Among the lines below, keep only those from the one containing "red soap dispenser [40,302,117,428]" through the one containing "camera: 70 degrees left, 5 degrees up", and reproduce them exactly.

[[ Excerpted data open ]]

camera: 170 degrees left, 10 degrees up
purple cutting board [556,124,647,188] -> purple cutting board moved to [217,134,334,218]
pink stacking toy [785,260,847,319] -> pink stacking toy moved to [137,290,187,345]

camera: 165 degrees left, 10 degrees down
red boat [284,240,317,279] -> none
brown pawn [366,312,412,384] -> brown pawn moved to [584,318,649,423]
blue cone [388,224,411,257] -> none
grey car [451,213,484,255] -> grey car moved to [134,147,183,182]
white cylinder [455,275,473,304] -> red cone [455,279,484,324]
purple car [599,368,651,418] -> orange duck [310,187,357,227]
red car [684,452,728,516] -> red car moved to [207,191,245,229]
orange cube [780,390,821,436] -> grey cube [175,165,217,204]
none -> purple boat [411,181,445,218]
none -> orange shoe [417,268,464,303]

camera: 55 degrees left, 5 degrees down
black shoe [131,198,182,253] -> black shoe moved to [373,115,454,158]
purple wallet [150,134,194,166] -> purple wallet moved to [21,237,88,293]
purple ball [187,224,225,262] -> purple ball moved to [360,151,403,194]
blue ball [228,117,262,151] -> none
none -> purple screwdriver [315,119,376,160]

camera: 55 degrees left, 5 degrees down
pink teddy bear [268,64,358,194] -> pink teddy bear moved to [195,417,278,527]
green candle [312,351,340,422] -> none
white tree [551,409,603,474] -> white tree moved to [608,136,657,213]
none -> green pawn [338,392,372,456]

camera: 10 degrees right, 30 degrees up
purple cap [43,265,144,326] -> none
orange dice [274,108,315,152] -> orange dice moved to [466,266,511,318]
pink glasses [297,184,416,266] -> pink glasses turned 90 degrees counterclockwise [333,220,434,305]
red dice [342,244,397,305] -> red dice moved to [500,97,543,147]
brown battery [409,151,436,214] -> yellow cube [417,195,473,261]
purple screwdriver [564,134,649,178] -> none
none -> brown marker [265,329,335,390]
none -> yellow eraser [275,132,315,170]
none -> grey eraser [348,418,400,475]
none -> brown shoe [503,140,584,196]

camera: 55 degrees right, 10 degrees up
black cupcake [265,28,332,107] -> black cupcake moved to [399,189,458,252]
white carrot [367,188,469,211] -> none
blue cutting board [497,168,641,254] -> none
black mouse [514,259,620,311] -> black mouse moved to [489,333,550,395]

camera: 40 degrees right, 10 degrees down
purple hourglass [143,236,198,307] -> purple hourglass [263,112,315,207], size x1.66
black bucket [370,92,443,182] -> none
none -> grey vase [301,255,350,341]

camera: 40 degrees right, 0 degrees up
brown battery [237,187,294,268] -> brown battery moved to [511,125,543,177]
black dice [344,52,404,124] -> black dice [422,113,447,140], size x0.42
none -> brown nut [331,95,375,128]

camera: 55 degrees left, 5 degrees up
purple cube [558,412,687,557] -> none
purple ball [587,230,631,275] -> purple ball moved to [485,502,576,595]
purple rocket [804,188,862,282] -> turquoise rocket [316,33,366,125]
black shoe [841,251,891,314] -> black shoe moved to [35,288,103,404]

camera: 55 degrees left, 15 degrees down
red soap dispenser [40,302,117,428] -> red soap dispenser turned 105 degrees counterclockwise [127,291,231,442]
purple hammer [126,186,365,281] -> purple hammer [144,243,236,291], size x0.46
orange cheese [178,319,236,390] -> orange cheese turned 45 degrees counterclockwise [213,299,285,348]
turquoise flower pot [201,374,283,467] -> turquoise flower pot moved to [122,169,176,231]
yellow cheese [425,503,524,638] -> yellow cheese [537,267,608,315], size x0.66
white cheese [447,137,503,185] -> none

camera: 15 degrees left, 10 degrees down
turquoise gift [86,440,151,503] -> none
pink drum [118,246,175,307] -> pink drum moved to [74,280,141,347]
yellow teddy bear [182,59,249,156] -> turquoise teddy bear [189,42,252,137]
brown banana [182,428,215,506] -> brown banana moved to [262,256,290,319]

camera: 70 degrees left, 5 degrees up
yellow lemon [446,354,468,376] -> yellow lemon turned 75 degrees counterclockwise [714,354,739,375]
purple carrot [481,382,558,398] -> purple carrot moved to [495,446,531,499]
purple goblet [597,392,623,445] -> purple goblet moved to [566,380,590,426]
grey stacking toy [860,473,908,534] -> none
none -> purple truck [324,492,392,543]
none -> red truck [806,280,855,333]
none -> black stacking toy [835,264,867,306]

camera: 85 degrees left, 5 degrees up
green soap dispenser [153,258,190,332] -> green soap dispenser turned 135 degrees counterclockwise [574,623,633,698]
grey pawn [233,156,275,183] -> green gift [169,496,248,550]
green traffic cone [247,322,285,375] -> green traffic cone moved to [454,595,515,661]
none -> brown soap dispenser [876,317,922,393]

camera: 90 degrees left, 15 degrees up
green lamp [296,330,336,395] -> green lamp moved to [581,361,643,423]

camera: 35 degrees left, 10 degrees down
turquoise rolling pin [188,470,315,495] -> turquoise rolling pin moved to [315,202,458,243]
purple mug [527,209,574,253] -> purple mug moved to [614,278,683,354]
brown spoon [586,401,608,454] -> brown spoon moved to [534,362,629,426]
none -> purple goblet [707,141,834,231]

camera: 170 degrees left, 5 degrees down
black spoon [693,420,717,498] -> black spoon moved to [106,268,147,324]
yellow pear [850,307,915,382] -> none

[[ Excerpted data closed ]]

> [Response to the task]:
red soap dispenser [40,302,117,428] -> red soap dispenser turned 105 degrees counterclockwise [127,291,231,442]
purple hammer [126,186,365,281] -> purple hammer [144,243,236,291], size x0.46
orange cheese [178,319,236,390] -> orange cheese turned 45 degrees counterclockwise [213,299,285,348]
turquoise flower pot [201,374,283,467] -> turquoise flower pot moved to [122,169,176,231]
yellow cheese [425,503,524,638] -> yellow cheese [537,267,608,315], size x0.66
white cheese [447,137,503,185] -> none

camera: 15 degrees left, 10 degrees down
turquoise gift [86,440,151,503] -> none
pink drum [118,246,175,307] -> pink drum moved to [74,280,141,347]
yellow teddy bear [182,59,249,156] -> turquoise teddy bear [189,42,252,137]
brown banana [182,428,215,506] -> brown banana moved to [262,256,290,319]

camera: 70 degrees left, 5 degrees up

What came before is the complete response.